**THE PROBLEM**.
Two lines mark the range in the entries below: the one holding "HALL2 pin GND: GND -> 5V" and the one holding "HALL2: A3144 -> SS49E". Set down those two and all lines between them, exactly.

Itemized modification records
▬▬▬
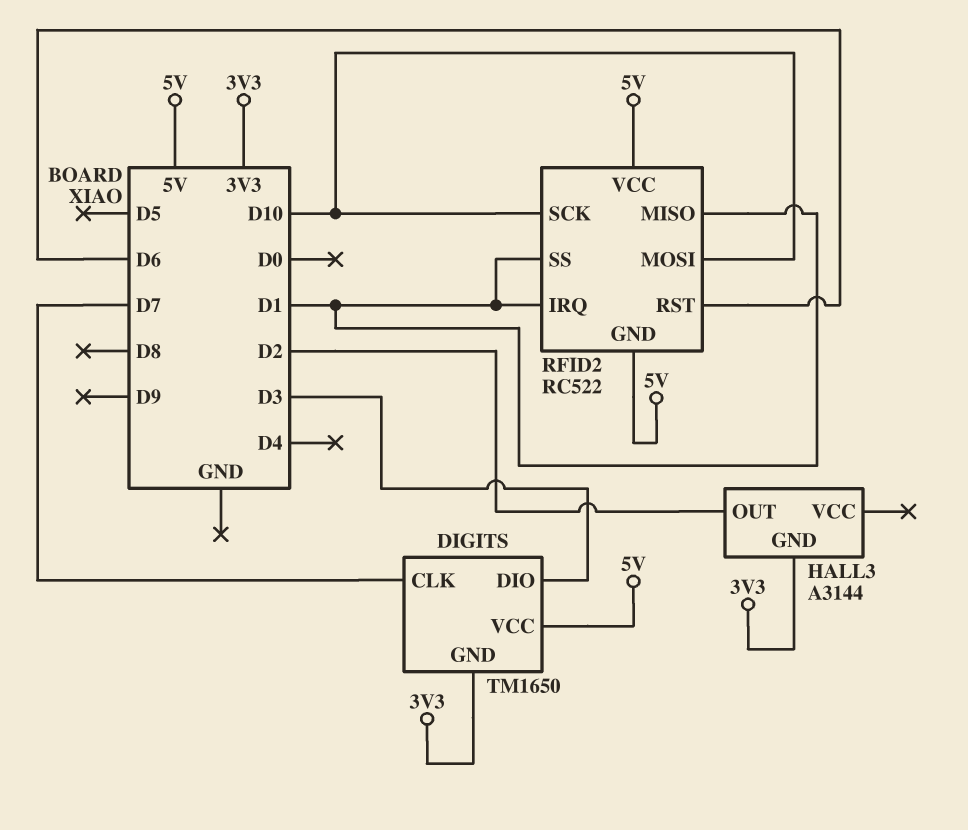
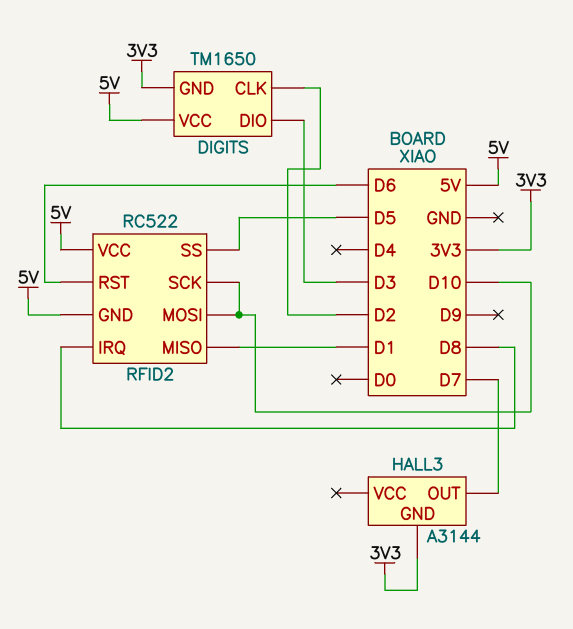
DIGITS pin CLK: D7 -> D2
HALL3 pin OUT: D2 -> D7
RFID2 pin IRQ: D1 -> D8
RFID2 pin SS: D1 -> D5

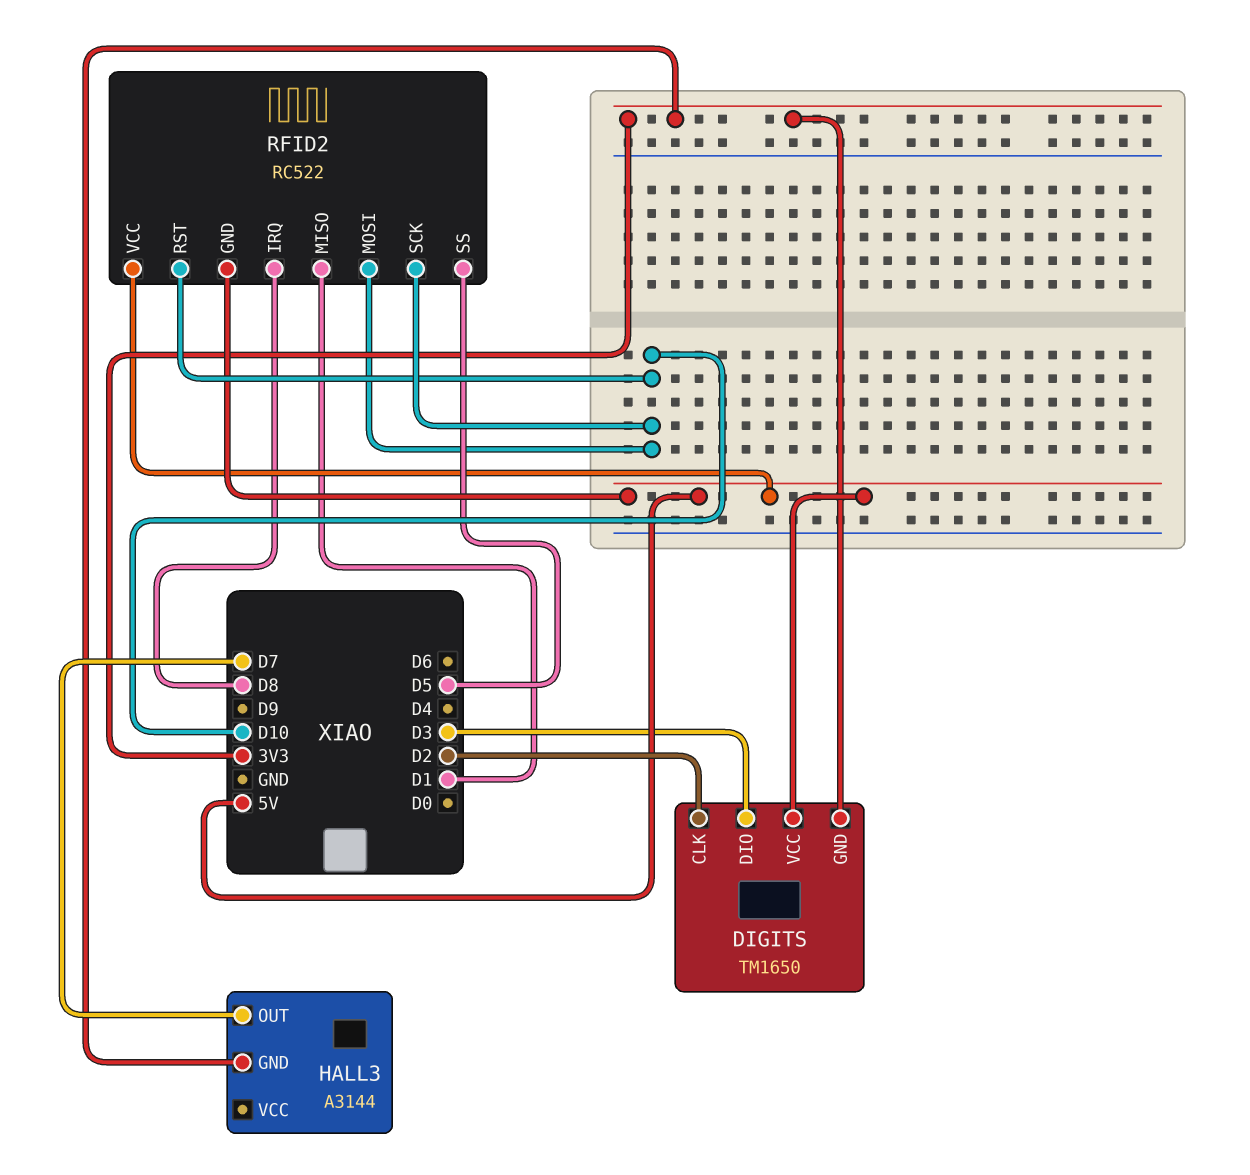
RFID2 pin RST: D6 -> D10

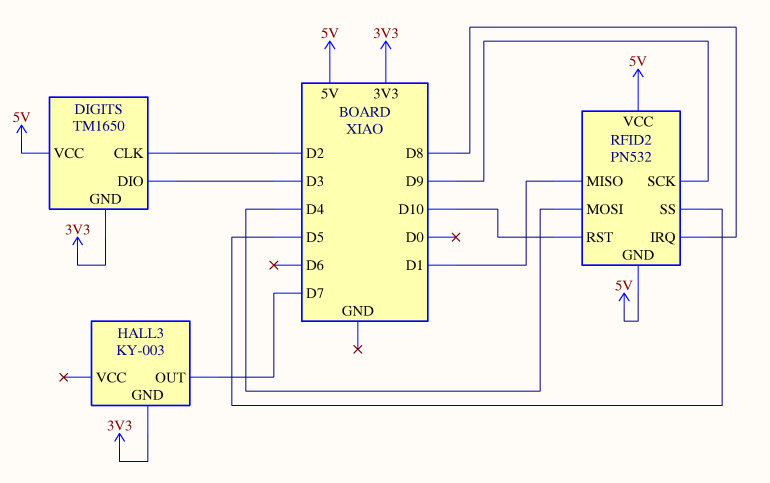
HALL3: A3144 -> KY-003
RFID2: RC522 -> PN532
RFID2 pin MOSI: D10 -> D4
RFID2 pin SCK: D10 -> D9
▬▬▬
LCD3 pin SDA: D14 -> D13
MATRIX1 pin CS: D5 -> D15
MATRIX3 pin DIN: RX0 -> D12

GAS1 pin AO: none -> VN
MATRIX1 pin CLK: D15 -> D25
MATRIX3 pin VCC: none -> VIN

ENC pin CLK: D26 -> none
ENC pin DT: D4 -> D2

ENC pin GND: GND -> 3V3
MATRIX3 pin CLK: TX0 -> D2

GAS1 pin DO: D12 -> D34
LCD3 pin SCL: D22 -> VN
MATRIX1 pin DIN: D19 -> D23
▬▬▬
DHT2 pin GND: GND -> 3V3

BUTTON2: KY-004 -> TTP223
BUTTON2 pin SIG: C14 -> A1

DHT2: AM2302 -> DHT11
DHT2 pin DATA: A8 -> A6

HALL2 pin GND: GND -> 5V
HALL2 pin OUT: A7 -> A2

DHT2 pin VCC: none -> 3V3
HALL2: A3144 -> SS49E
▬▬▬
**THE COMPLETED TASK**.
HALL2 pin GND: GND -> 5V
HALL2 pin OUT: A7 -> A2

DHT2 pin VCC: none -> 3V3
HALL2: A3144 -> SS49E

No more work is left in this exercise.